* [PROBLEM TO SOLVE]: Without including any picture, transcribe the entries below word for word.

* [ENTRIES SHOWN]:
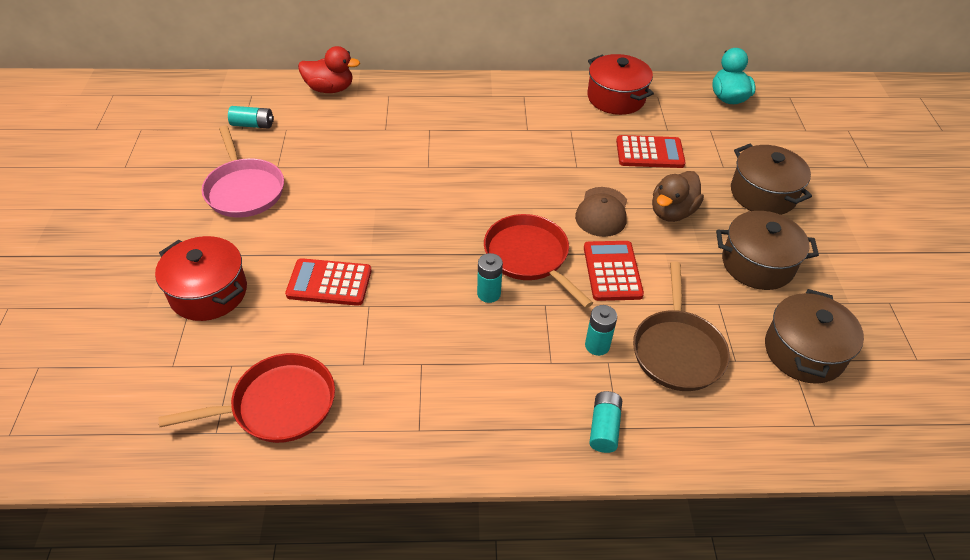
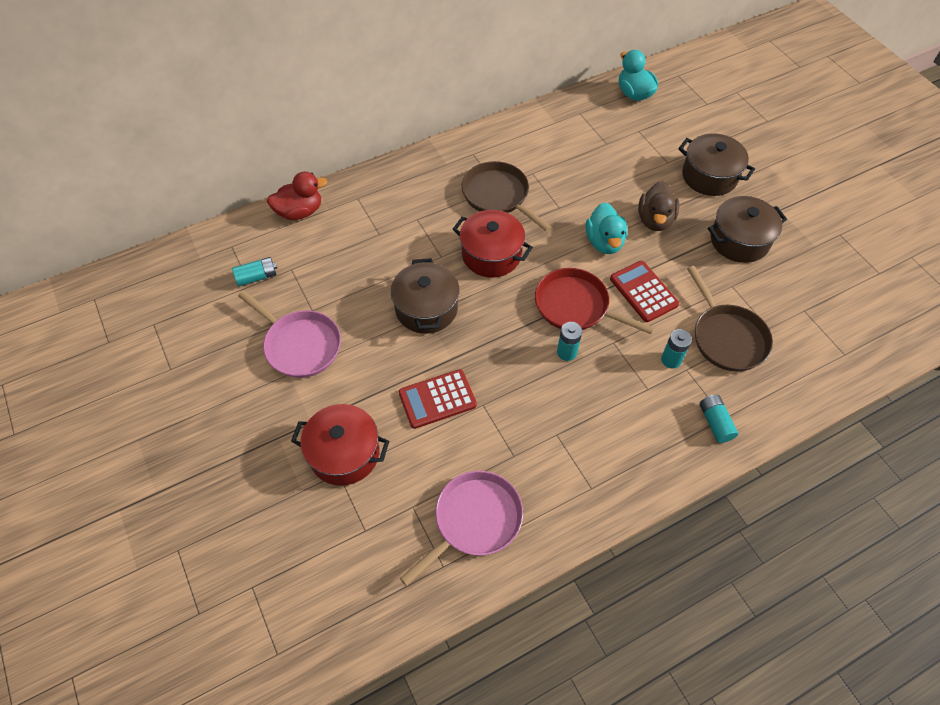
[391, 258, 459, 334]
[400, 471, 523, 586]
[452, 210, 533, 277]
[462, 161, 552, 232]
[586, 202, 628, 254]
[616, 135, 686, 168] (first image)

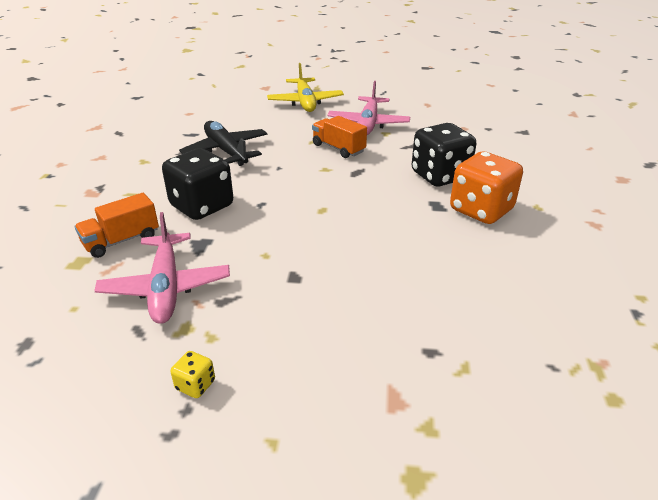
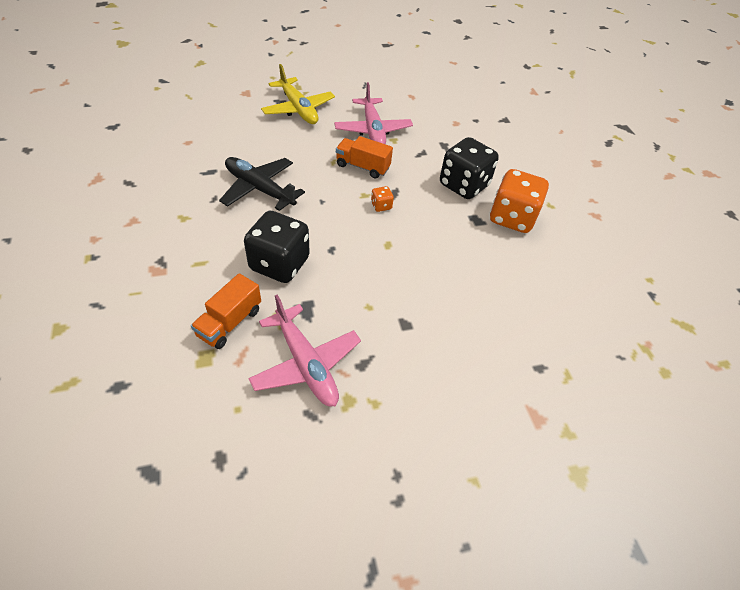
[371, 186, 394, 212]
[170, 351, 215, 398] (first image)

* [ANSWER]:
[391, 258, 459, 334]
[400, 471, 523, 586]
[452, 210, 533, 277]
[462, 161, 552, 232]
[586, 202, 628, 254]
[616, 135, 686, 168] (first image)

[371, 186, 394, 212]
[170, 351, 215, 398] (first image)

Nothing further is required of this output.